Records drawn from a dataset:
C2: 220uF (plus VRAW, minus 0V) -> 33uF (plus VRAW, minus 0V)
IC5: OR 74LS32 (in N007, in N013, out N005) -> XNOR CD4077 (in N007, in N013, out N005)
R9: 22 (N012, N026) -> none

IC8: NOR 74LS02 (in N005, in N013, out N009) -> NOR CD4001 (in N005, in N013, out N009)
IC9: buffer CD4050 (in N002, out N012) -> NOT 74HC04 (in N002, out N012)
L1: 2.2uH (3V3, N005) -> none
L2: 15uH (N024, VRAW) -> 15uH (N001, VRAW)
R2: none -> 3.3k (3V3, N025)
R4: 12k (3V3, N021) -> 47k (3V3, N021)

---

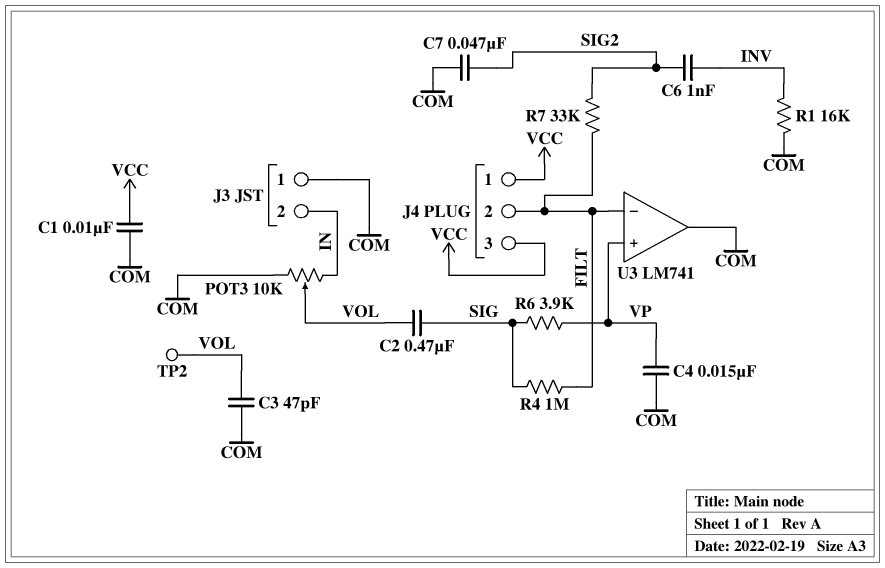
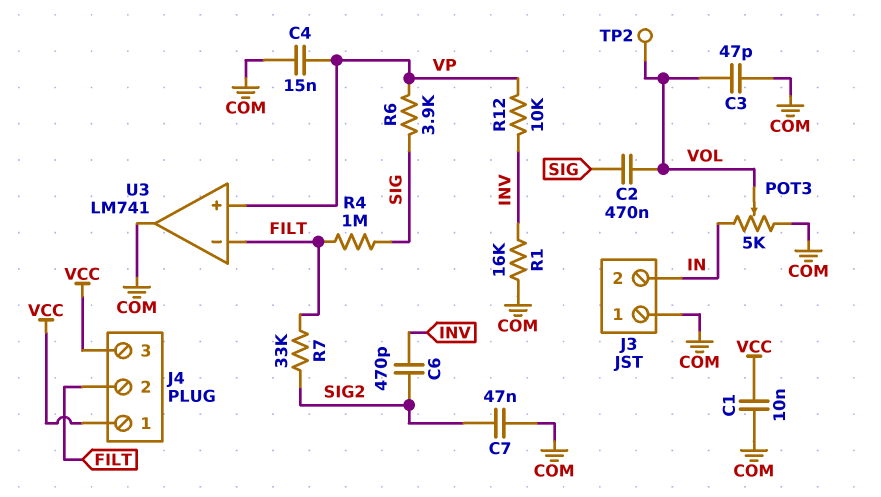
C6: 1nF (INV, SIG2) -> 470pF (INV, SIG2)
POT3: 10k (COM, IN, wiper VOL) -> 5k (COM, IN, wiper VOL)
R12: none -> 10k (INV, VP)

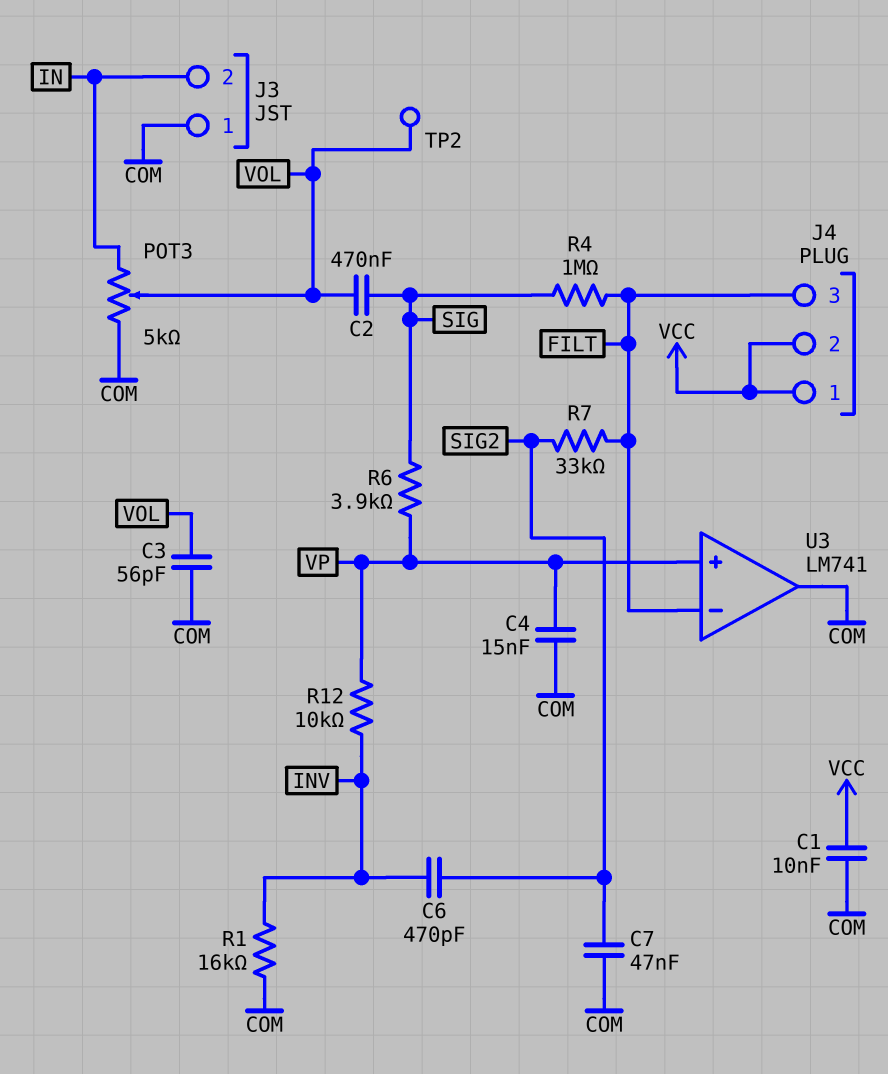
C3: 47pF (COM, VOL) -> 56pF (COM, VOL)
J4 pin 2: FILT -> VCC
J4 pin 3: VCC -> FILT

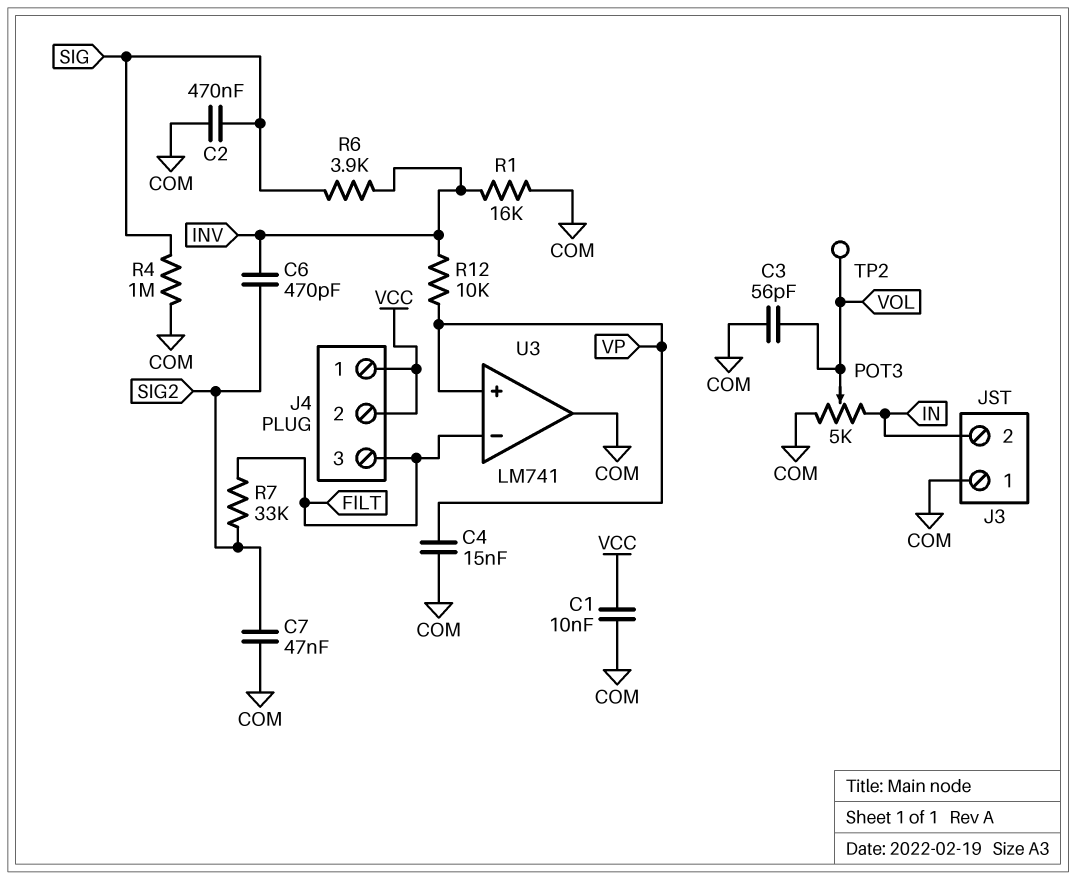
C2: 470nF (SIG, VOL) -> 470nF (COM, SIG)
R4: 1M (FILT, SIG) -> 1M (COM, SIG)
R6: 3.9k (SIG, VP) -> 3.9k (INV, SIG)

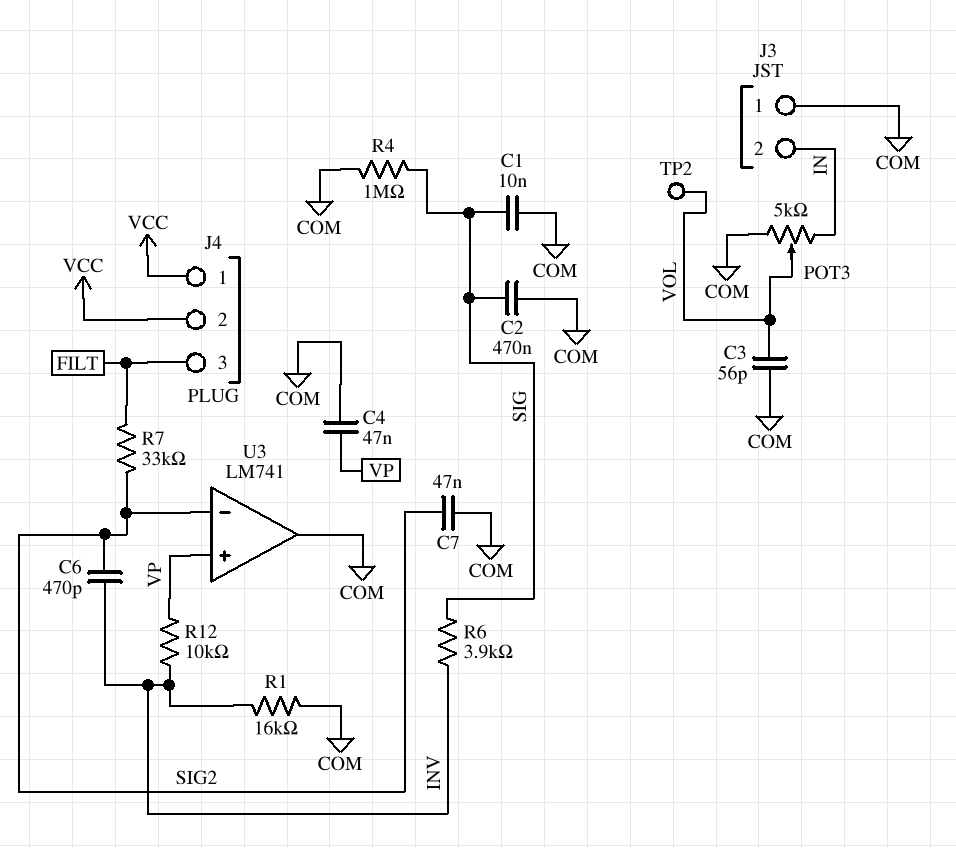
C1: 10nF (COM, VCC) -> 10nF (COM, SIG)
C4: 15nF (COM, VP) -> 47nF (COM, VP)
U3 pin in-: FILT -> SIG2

PROBLEM DESCRIPTION: Starting at the line above that holds "IC8: NOR 74LS02" and ending at the line that holds "R4: 12k (3V3, N021) -> 47k (3V3, N021)", transcribe each line exactly and include no other lines.

RESPONSE:
IC8: NOR 74LS02 (in N005, in N013, out N009) -> NOR CD4001 (in N005, in N013, out N009)
IC9: buffer CD4050 (in N002, out N012) -> NOT 74HC04 (in N002, out N012)
L1: 2.2uH (3V3, N005) -> none
L2: 15uH (N024, VRAW) -> 15uH (N001, VRAW)
R2: none -> 3.3k (3V3, N025)
R4: 12k (3V3, N021) -> 47k (3V3, N021)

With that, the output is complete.